<<<<

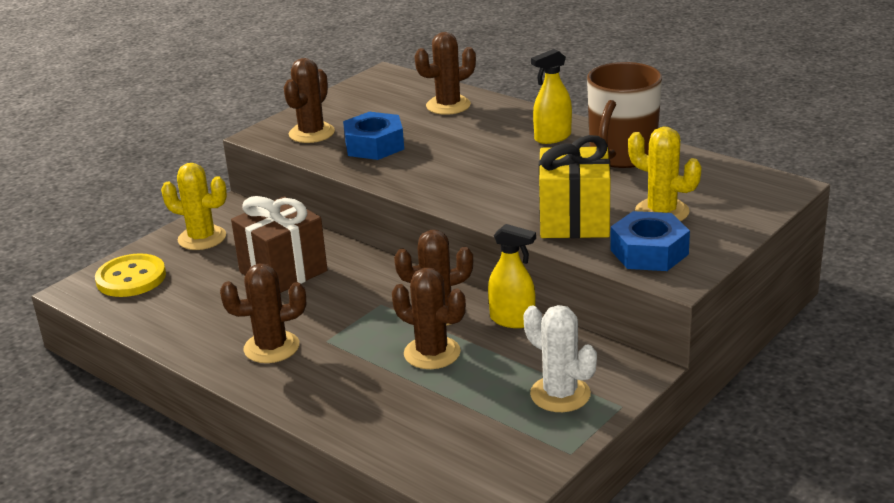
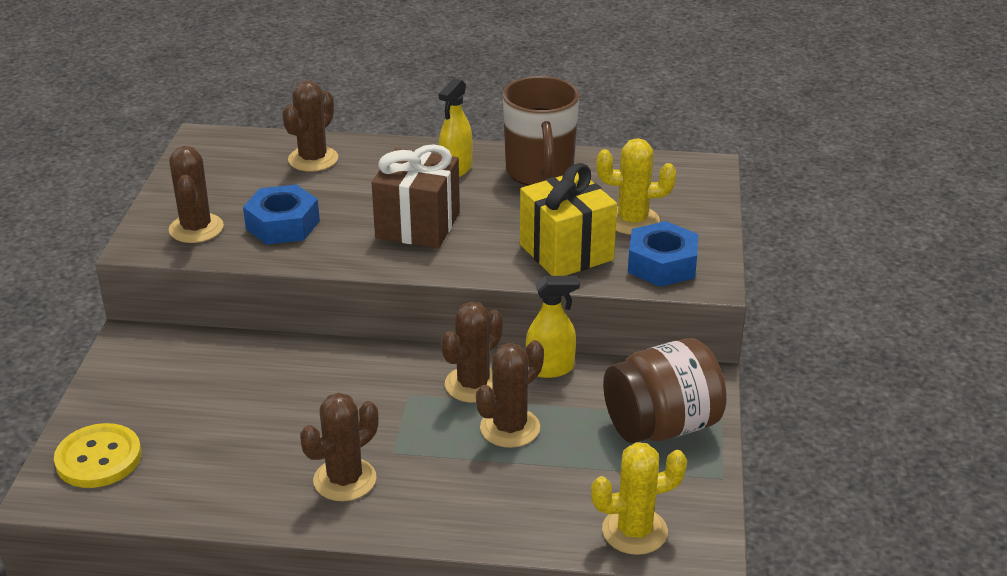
camera: 35 degrees left, 5 degrees up
(202, 238) = (134, 385): yellow cactus -> yellow cactus (634, 531)
(283, 271) = (269, 393): brown gift -> brown gift (417, 225)
(432, 353) = (510, 428): brown cactus -> brown cactus turned 45 degrees counterclockwise
(560, 394) = (662, 426): white cactus -> brown jar

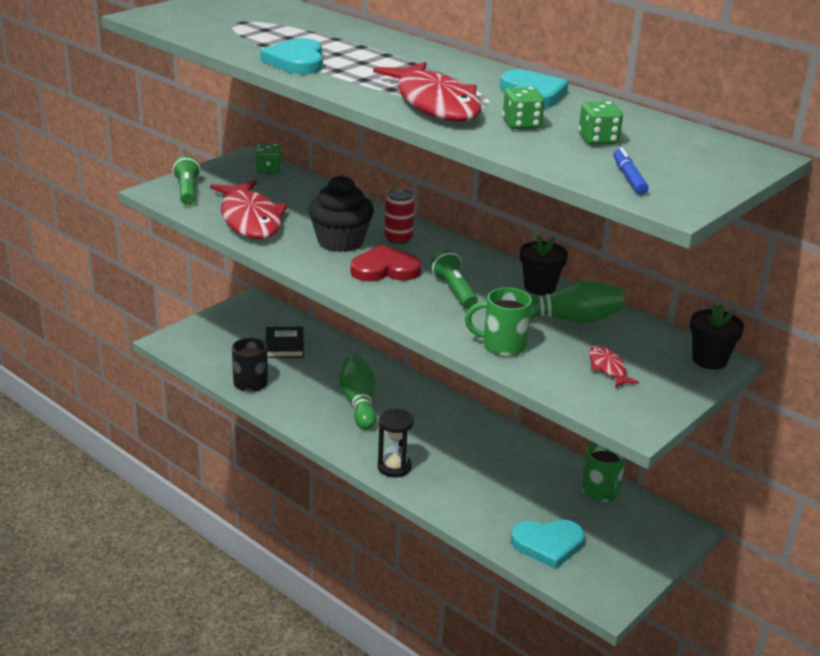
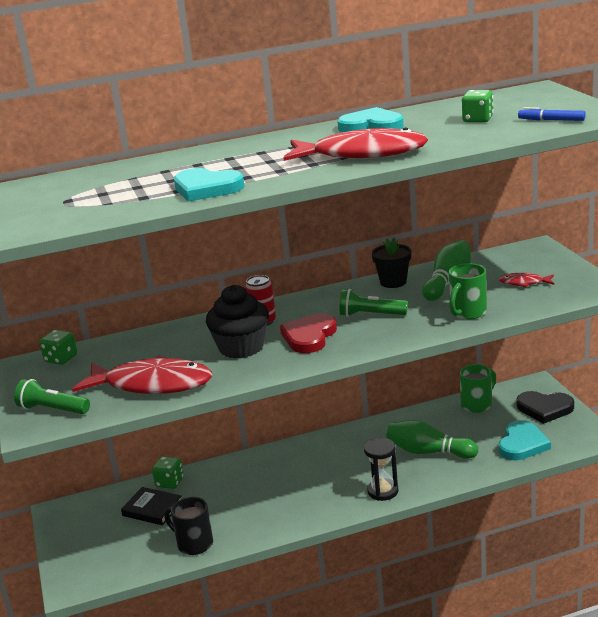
camera: 55 degrees left, 5 degrees down
(358, 402) = (279, 487): green bowling pin -> green bowling pin (428, 452)
(521, 124) = (430, 135): green dice -> green dice (170, 482)
(600, 492) = (477, 404): green mug -> green mug turned 60 degrees counterclockwise
(635, 546) = (544, 409): none -> black heart
(709, 360) = (535, 249): black flower pot -> none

>>>>

* [Task objective] Will you restate every entry word for word and omit the images?

* [The answer]
camera: 35 degrees left, 5 degrees up
(202, 238) = (134, 385): yellow cactus -> yellow cactus (634, 531)
(283, 271) = (269, 393): brown gift -> brown gift (417, 225)
(432, 353) = (510, 428): brown cactus -> brown cactus turned 45 degrees counterclockwise
(560, 394) = (662, 426): white cactus -> brown jar

camera: 55 degrees left, 5 degrees down
(358, 402) = (279, 487): green bowling pin -> green bowling pin (428, 452)
(521, 124) = (430, 135): green dice -> green dice (170, 482)
(600, 492) = (477, 404): green mug -> green mug turned 60 degrees counterclockwise
(635, 546) = (544, 409): none -> black heart
(709, 360) = (535, 249): black flower pot -> none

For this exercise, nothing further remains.